-- What is required --
All entries given below are to be returned word for word.

+ + + + + + +

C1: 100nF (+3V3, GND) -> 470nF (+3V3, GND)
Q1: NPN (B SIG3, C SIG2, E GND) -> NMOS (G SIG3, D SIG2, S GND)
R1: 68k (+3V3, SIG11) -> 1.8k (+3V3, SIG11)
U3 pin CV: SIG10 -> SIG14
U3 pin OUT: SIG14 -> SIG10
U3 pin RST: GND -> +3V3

+ + + + + + +

-- Problem solution --
C1: 100nF (+3V3, GND) -> 470nF (+3V3, GND)
Q1: NPN (B SIG3, C SIG2, E GND) -> NMOS (G SIG3, D SIG2, S GND)
R1: 68k (+3V3, SIG11) -> 1.8k (+3V3, SIG11)
U3 pin CV: SIG10 -> SIG14
U3 pin OUT: SIG14 -> SIG10
U3 pin RST: GND -> +3V3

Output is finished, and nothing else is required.